==== INPUT DATA
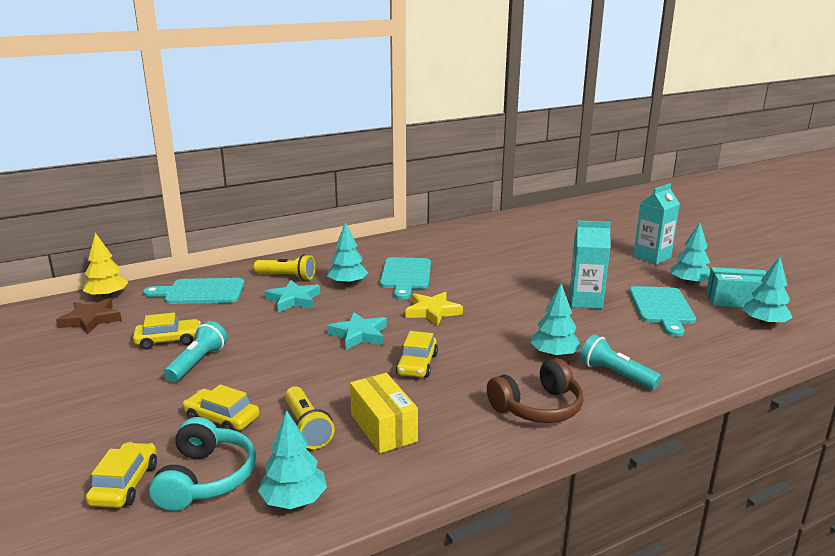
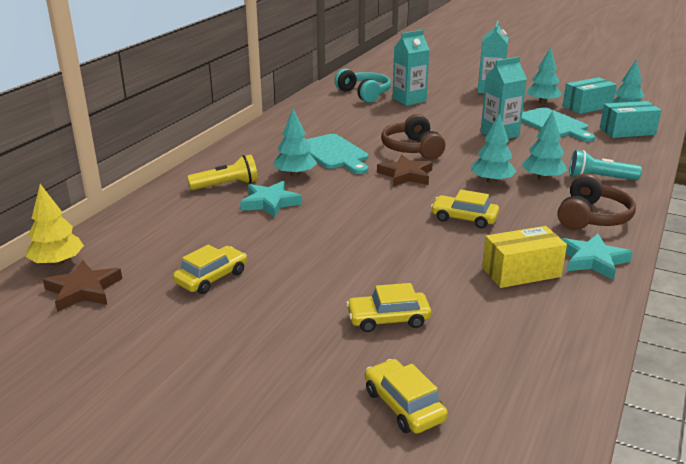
camera: 35 degrees left, 5 degrees up
(198, 363) = (279, 285): turquoise flashlight -> none
(200, 292) = (161, 225): turquoise cutting board -> none
(206, 478) = (461, 367): turquoise headphones -> turquoise headphones (364, 94)
(294, 500) = (552, 349): turquoise tree -> turquoise tree (491, 181)
(307, 428) = (468, 296): yellow flashlight -> none
(359, 335) = (380, 212): turquoise star -> turquoise star (593, 260)
(383, 428) = (521, 272): yellow box -> yellow box turned 45 degrees counterclockwise
(417, 364) = (464, 218): yellow car -> yellow car turned 135 degrees clockwise
(432, 312) = (406, 175): yellow star -> brown star
(478, 291) = (412, 149): none -> brown headphones
(551, 247) = (409, 100): none -> turquoise carton
(738, 339) = (627, 131): none -> turquoise box

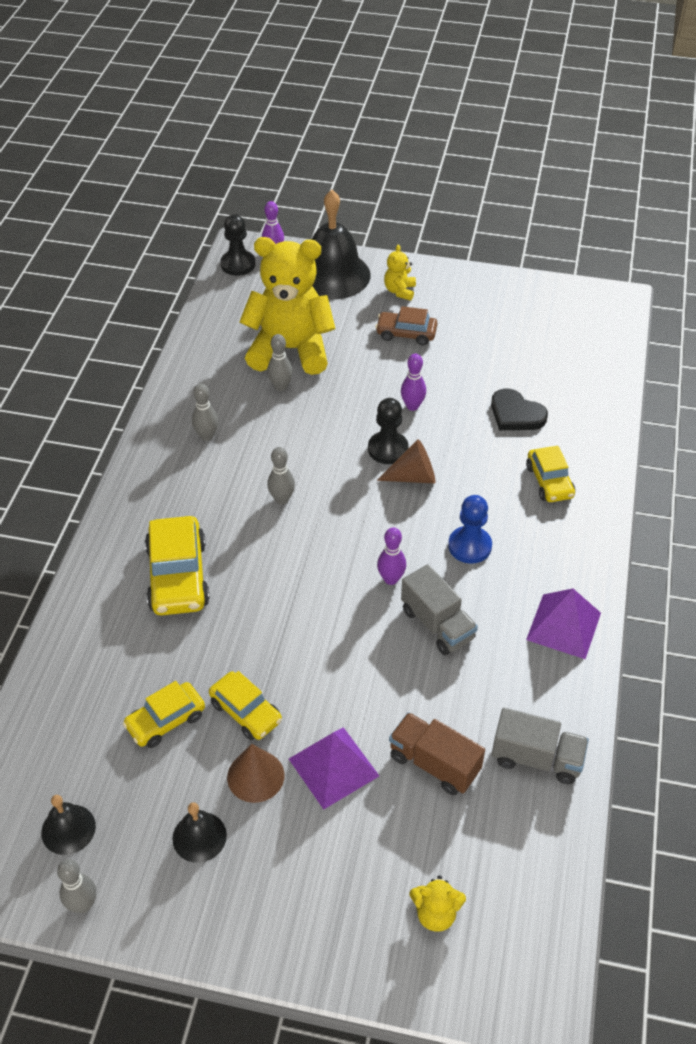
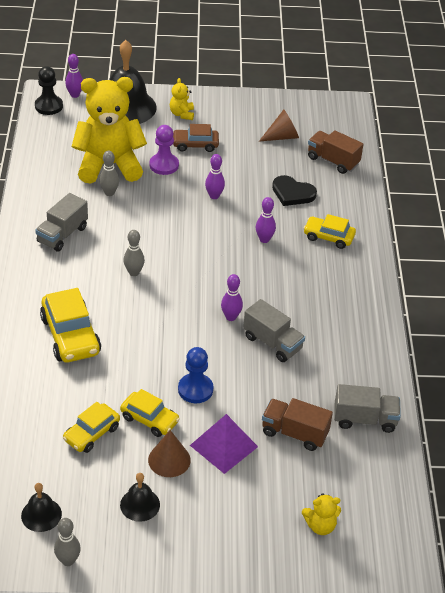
camera: 15 degrees left, 5 degrees down
(207, 436) = (62, 234): grey bowling pin -> grey truck
(359, 357) = (164, 165): none -> purple pawn
(388, 449) = (204, 228): black pawn -> none
(413, 477) = (228, 245): brown cone -> brown cone (282, 137)
(463, 474) = (264, 239): none -> purple bowling pin
(469, 546) = (282, 288): blue pawn -> blue pawn (195, 389)
(549, 481) = (328, 237): yellow car -> yellow car turned 135 degrees clockwise
(563, 626) = (362, 332): purple pyramid -> none
(580, 375) = (333, 161): none -> brown truck

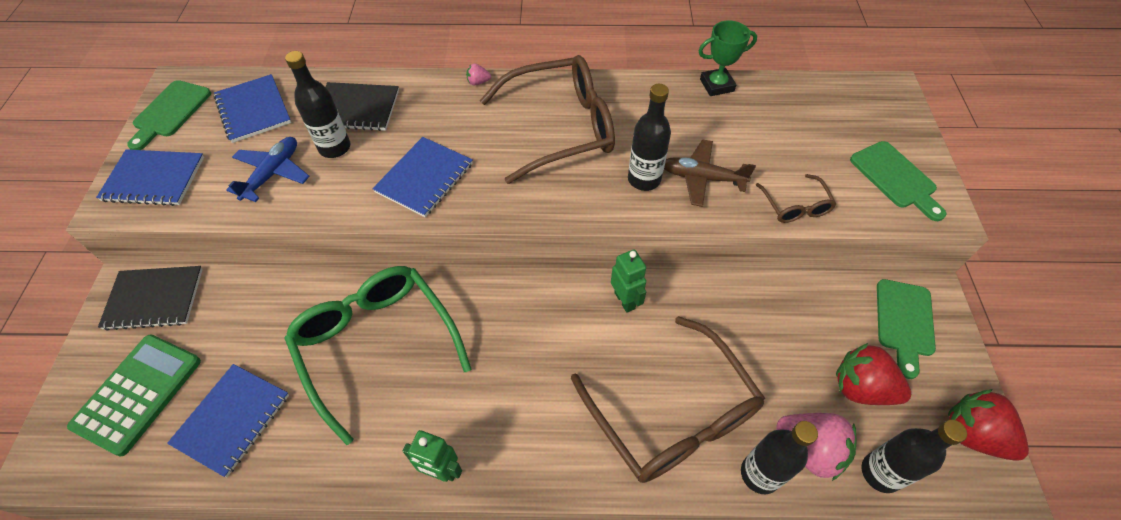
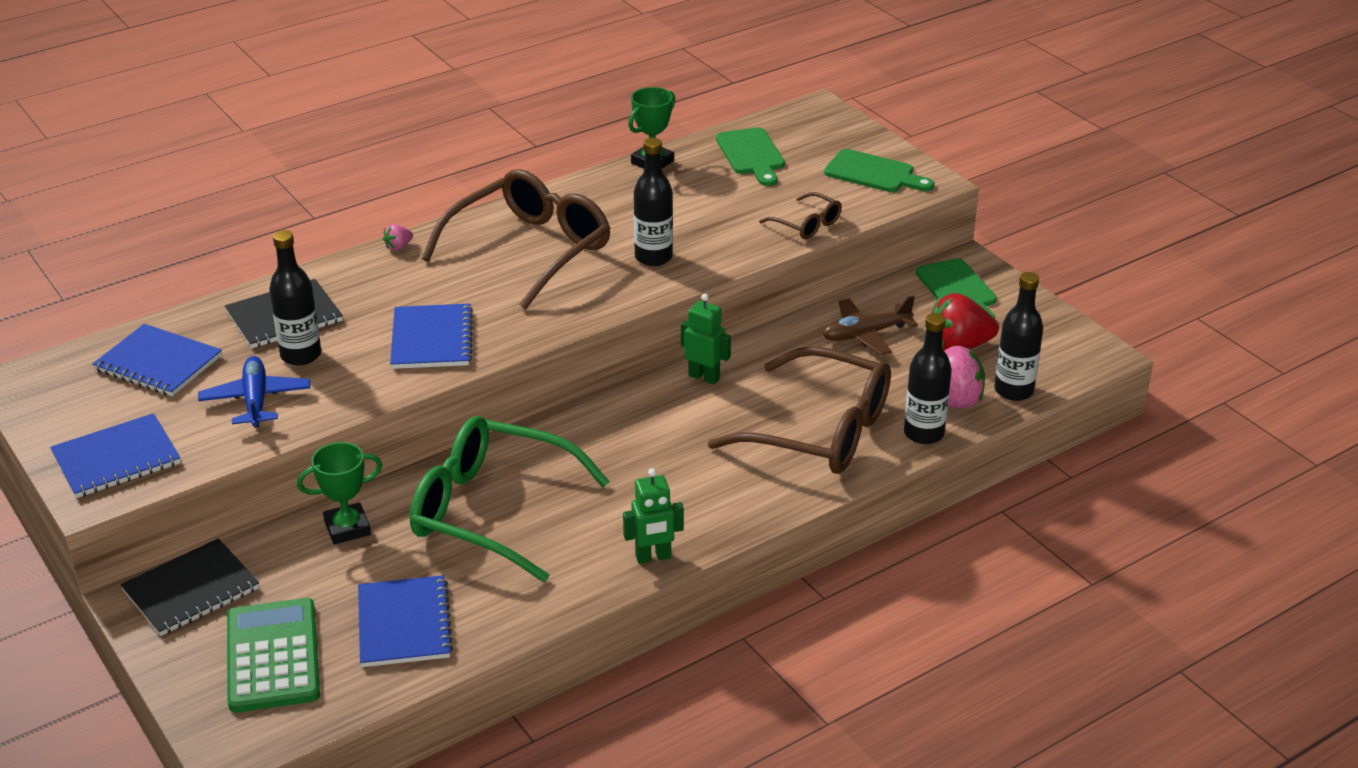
camera: 35 degrees left, 20 degrees down
(170, 112) = (51, 404): green cutting board -> green cutting board (751, 155)
(281, 302) = (347, 528): none -> green trophy
(702, 178) = (706, 236): brown plane -> brown plane (865, 334)
(972, 434) = (1063, 338): red strawberry -> none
========
*EXERCISE BRIEF*.
Beginning at the line with "camera: 15 degrees left, 5 degrees down", reproduce word for word each line through the last line of the records. Include both ends but no pictures.

*TASK RESULT*.
camera: 15 degrees left, 5 degrees down
(207, 436) = (62, 234): grey bowling pin -> grey truck
(359, 357) = (164, 165): none -> purple pawn
(388, 449) = (204, 228): black pawn -> none
(413, 477) = (228, 245): brown cone -> brown cone (282, 137)
(463, 474) = (264, 239): none -> purple bowling pin
(469, 546) = (282, 288): blue pawn -> blue pawn (195, 389)
(549, 481) = (328, 237): yellow car -> yellow car turned 135 degrees clockwise
(563, 626) = (362, 332): purple pyramid -> none
(580, 375) = (333, 161): none -> brown truck

camera: 35 degrees left, 20 degrees down
(170, 112) = (51, 404): green cutting board -> green cutting board (751, 155)
(281, 302) = (347, 528): none -> green trophy
(702, 178) = (706, 236): brown plane -> brown plane (865, 334)
(972, 434) = (1063, 338): red strawberry -> none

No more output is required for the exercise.